:: Aim of the task ::
Restate the records below exactly. Pictures are not part of the copy.

:: The data ::

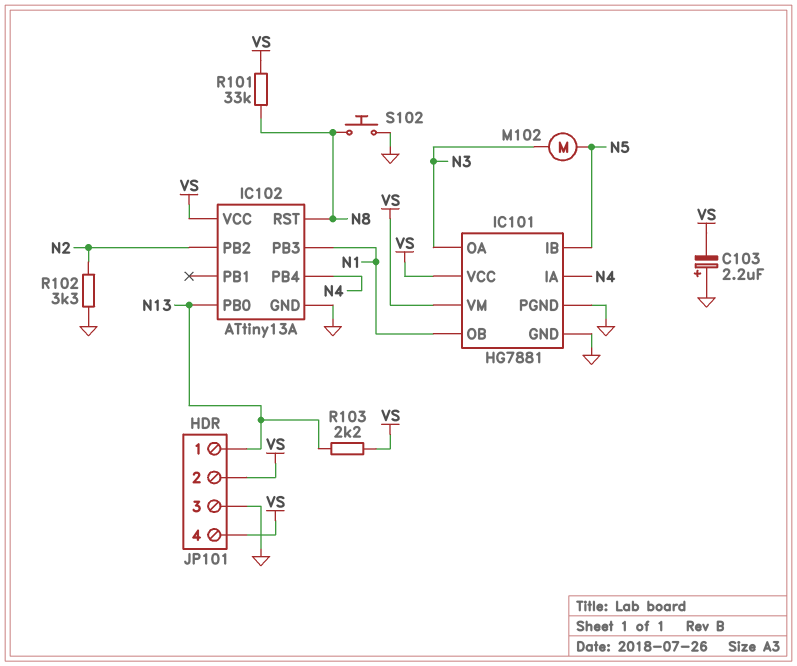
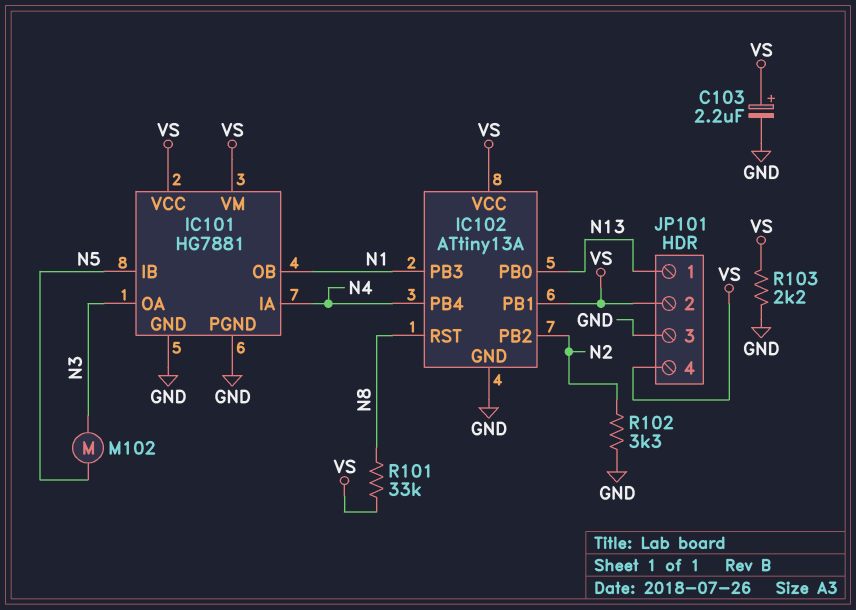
C103: 2.2uF (plus GND, minus VS) -> 2.2uF (plus VS, minus GND)
IC102 pin PB1: none -> VS
R103: 2.2k (N13, VS) -> 2.2k (GND, VS)
S102: button (GND, N8) -> none

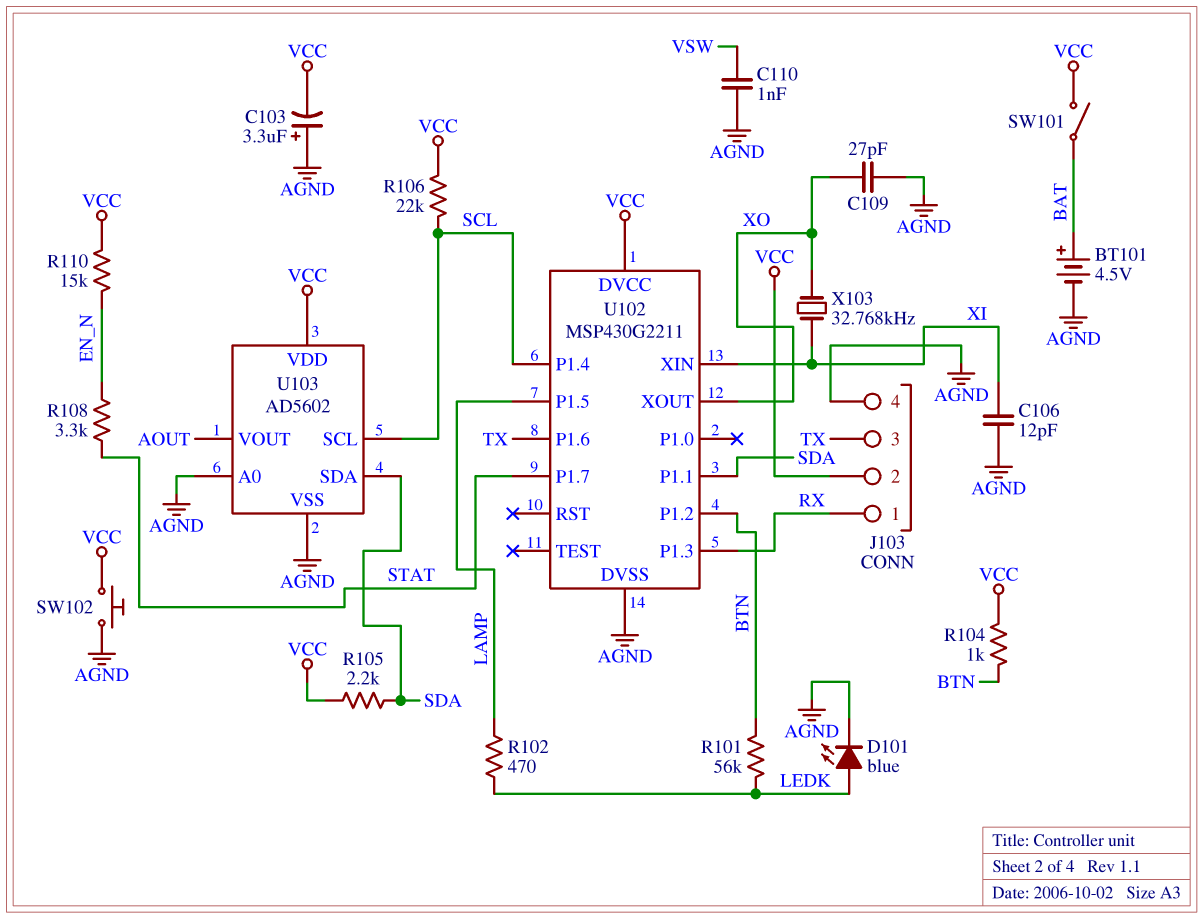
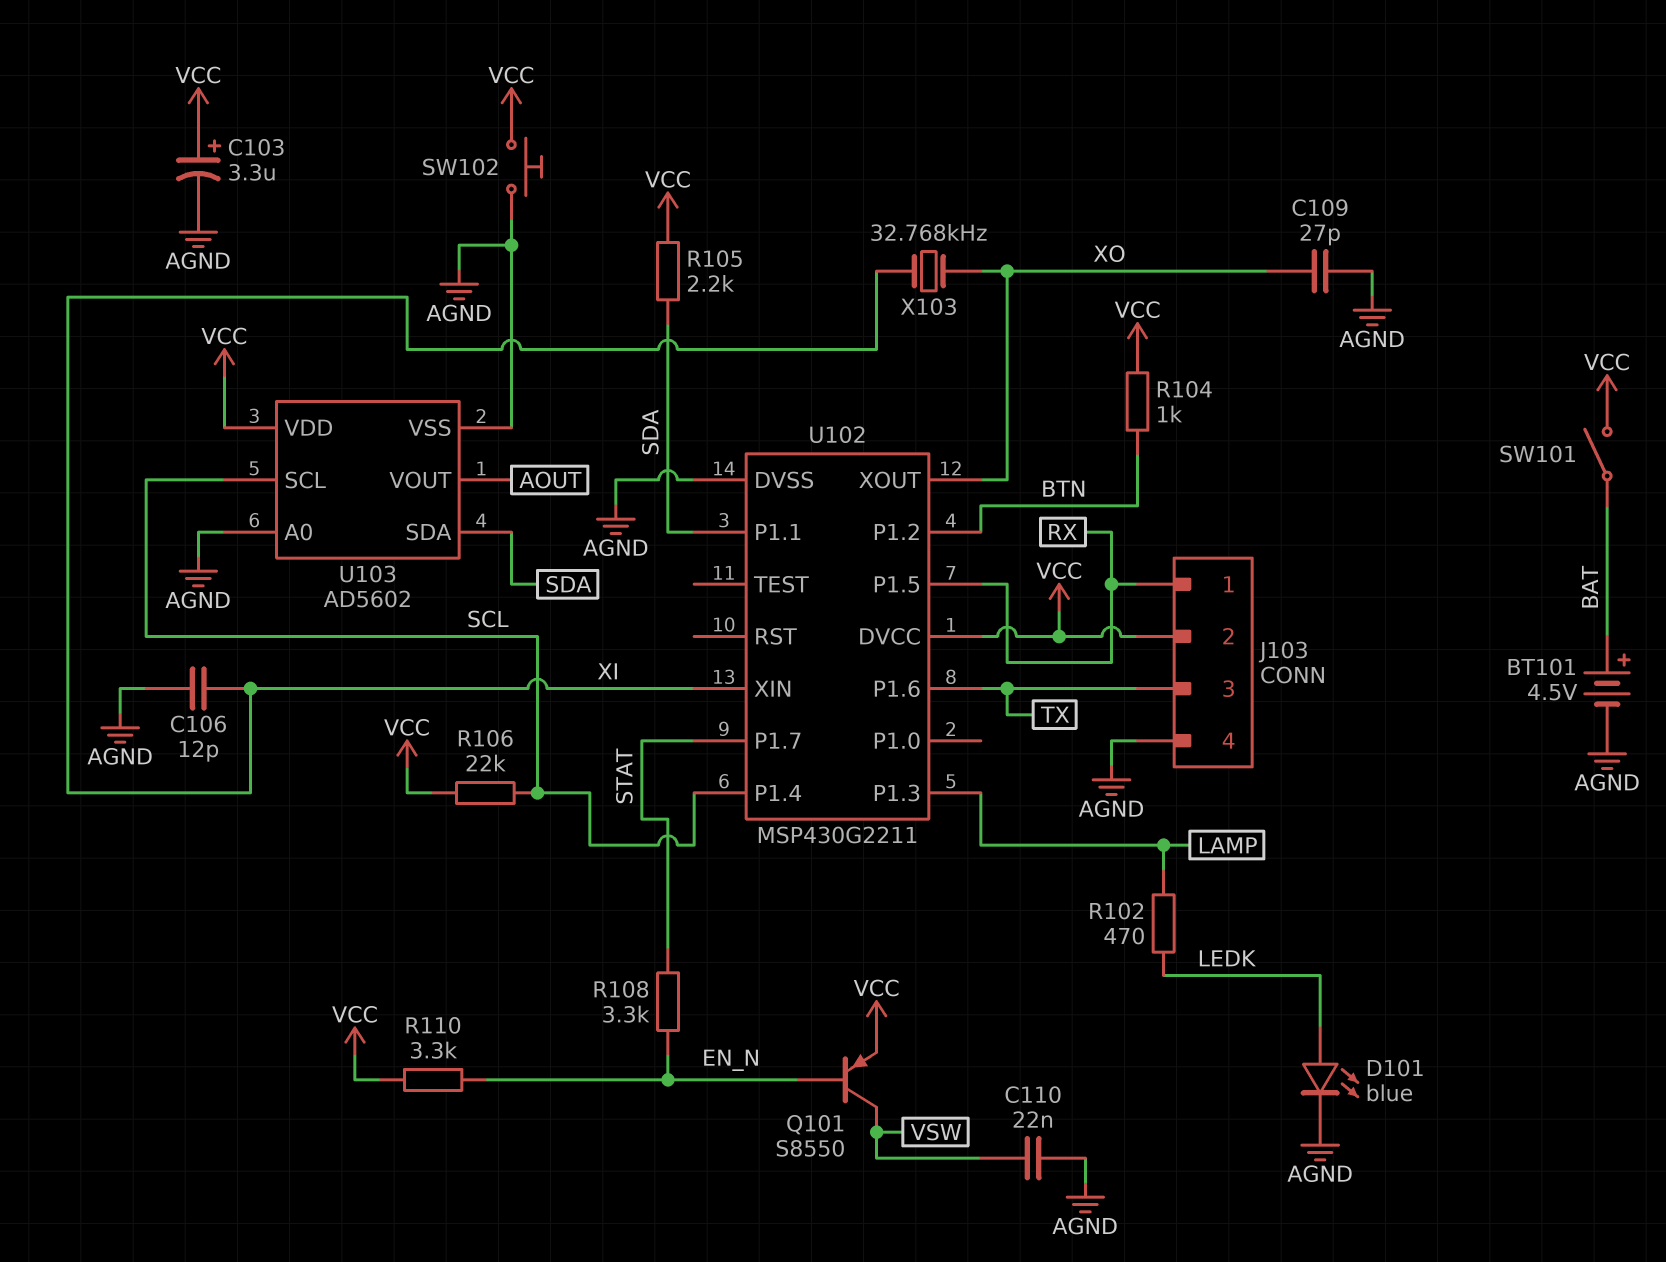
C103: 3.3uF (plus AGND, minus VCC) -> 3.3uF (plus VCC, minus AGND)
C110: 1nF (AGND, VSW) -> 22nF (AGND, VSW)
Q101: none -> PNP S8550 (B EN_N, C VSW, E VCC)
R101: 56k (BTN, LEDK) -> none
R110: 15k (EN_N, VCC) -> 3.3k (EN_N, VCC)
U102 pin P1.3: RX -> LAMP
U102 pin P1.5: LAMP -> RX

:: Response to the task ::
C103: 2.2uF (plus GND, minus VS) -> 2.2uF (plus VS, minus GND)
IC102 pin PB1: none -> VS
R103: 2.2k (N13, VS) -> 2.2k (GND, VS)
S102: button (GND, N8) -> none

C103: 3.3uF (plus AGND, minus VCC) -> 3.3uF (plus VCC, minus AGND)
C110: 1nF (AGND, VSW) -> 22nF (AGND, VSW)
Q101: none -> PNP S8550 (B EN_N, C VSW, E VCC)
R101: 56k (BTN, LEDK) -> none
R110: 15k (EN_N, VCC) -> 3.3k (EN_N, VCC)
U102 pin P1.3: RX -> LAMP
U102 pin P1.5: LAMP -> RX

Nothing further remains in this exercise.